Write down, unchanged, the entries from the first line through the line holding "Someone took away the BLUE BALL". Include no other line.

Available data:
···

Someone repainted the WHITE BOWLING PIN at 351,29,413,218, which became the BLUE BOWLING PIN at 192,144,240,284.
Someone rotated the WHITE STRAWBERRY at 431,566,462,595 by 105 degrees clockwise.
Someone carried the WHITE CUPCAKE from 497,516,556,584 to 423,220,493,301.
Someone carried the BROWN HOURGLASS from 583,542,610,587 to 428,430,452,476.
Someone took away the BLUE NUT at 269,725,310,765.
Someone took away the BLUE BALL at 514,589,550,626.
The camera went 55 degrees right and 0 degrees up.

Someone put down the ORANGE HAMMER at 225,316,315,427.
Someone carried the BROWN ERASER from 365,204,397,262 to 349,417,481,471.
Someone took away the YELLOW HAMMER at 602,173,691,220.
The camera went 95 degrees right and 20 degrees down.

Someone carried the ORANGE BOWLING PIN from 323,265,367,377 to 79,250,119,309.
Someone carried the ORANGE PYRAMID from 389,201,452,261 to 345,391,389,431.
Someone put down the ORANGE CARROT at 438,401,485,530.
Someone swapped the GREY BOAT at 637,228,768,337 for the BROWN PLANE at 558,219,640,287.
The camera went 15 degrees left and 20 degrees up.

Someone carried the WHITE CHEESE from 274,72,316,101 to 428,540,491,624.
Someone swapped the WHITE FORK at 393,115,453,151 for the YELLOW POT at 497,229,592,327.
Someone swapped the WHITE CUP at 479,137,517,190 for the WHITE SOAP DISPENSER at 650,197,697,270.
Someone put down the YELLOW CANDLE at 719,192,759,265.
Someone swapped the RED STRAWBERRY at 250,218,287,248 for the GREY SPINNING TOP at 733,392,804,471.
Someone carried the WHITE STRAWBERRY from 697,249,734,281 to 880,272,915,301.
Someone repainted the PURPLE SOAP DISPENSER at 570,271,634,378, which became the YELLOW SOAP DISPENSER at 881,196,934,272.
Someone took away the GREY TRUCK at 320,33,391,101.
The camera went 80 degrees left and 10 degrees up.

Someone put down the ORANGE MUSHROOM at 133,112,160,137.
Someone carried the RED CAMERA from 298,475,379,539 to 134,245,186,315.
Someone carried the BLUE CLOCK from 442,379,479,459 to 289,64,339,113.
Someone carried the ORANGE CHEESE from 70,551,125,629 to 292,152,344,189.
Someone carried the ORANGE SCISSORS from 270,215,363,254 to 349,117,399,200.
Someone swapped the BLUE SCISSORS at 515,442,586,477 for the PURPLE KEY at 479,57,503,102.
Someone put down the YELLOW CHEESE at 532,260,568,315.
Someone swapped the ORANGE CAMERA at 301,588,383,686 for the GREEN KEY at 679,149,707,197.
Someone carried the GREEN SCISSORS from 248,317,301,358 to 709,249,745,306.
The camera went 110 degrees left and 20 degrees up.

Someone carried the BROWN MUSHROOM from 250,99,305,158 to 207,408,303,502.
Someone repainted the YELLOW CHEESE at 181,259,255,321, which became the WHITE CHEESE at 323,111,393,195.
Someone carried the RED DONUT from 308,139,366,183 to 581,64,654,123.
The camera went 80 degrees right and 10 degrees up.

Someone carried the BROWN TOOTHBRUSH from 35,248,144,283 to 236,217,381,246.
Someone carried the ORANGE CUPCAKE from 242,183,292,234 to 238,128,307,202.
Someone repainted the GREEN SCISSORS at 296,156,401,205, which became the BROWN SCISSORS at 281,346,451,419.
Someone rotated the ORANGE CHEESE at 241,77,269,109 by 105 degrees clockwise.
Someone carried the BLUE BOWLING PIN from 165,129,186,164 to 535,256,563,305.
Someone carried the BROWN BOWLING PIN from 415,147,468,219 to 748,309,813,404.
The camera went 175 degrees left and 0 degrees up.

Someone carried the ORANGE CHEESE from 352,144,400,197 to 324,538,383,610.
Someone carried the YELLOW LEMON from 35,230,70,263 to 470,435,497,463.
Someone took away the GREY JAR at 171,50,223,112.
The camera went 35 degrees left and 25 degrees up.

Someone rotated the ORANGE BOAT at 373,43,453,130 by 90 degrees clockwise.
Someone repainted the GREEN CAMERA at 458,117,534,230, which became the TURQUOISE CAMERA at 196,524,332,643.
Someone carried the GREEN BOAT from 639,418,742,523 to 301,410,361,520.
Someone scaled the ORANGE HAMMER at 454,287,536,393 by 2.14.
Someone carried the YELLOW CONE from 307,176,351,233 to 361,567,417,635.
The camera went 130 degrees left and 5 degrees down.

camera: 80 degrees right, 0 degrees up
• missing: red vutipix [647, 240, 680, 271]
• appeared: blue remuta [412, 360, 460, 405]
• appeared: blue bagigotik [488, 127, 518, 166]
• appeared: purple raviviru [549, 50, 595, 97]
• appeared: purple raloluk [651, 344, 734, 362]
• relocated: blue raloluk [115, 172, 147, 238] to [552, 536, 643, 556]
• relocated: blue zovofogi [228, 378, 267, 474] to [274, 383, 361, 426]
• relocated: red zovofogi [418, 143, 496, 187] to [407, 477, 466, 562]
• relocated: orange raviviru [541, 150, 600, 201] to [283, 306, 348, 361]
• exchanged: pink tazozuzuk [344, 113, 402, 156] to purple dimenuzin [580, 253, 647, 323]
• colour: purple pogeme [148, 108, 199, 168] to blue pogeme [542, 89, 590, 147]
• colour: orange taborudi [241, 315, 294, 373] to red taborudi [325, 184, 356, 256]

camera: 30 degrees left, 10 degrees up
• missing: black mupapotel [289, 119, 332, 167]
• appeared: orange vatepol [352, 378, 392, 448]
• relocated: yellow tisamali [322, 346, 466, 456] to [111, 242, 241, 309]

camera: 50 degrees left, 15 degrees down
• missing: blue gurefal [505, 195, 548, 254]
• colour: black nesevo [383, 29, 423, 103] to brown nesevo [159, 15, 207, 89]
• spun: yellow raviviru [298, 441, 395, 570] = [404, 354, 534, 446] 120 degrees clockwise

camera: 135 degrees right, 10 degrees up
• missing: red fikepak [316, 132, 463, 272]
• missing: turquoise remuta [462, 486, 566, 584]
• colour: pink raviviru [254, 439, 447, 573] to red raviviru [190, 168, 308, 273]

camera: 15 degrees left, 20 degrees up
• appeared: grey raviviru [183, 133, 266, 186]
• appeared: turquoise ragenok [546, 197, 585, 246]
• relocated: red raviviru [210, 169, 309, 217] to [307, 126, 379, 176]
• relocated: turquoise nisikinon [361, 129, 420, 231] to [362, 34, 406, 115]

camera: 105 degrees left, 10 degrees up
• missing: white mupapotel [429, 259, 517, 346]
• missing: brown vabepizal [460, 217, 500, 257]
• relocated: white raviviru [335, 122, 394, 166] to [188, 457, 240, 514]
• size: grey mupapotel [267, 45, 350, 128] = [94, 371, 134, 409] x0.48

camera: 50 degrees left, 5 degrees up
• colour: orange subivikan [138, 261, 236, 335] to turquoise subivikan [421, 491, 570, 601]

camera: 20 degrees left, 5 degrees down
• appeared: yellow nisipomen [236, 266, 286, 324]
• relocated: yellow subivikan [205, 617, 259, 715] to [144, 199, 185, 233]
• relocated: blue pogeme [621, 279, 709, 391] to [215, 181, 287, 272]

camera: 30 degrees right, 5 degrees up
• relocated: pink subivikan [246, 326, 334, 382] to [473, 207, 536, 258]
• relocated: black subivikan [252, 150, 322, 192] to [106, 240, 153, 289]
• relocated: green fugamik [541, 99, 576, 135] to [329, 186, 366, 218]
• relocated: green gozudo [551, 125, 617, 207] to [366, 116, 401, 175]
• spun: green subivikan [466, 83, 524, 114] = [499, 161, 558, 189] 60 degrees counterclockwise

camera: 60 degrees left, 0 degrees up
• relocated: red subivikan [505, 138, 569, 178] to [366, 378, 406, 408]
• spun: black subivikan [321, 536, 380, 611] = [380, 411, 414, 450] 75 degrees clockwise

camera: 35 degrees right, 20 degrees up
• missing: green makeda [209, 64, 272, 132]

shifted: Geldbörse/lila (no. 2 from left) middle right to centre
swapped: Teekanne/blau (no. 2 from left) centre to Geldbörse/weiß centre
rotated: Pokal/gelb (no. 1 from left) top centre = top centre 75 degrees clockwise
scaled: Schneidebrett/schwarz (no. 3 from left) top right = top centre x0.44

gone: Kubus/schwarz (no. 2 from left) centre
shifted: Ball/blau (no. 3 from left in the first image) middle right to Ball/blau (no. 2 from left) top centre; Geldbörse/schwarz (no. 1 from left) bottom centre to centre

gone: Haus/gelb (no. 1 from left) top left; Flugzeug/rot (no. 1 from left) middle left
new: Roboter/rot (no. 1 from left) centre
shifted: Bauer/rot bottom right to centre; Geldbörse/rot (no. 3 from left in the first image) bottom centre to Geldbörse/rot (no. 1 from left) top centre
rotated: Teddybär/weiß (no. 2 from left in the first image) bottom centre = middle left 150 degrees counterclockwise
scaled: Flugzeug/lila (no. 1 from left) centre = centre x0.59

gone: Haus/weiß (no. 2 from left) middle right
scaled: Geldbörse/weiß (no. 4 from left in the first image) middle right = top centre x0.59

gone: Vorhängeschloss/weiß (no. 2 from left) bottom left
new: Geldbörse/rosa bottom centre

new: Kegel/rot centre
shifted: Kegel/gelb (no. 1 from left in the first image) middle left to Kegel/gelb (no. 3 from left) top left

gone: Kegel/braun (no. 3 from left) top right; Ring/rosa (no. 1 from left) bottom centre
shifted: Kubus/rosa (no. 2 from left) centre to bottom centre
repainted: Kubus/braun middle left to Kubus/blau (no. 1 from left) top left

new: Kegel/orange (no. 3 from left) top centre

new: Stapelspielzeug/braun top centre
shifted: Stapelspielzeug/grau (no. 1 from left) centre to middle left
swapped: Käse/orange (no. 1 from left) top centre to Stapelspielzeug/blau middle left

···

Output of the exercise:
Someone repainted the WHITE BOWLING PIN at 351,29,413,218, which became the BLUE BOWLING PIN at 192,144,240,284.
Someone rotated the WHITE STRAWBERRY at 431,566,462,595 by 105 degrees clockwise.
Someone carried the WHITE CUPCAKE from 497,516,556,584 to 423,220,493,301.
Someone carried the BROWN HOURGLASS from 583,542,610,587 to 428,430,452,476.
Someone took away the BLUE NUT at 269,725,310,765.
Someone took away the BLUE BALL at 514,589,550,626.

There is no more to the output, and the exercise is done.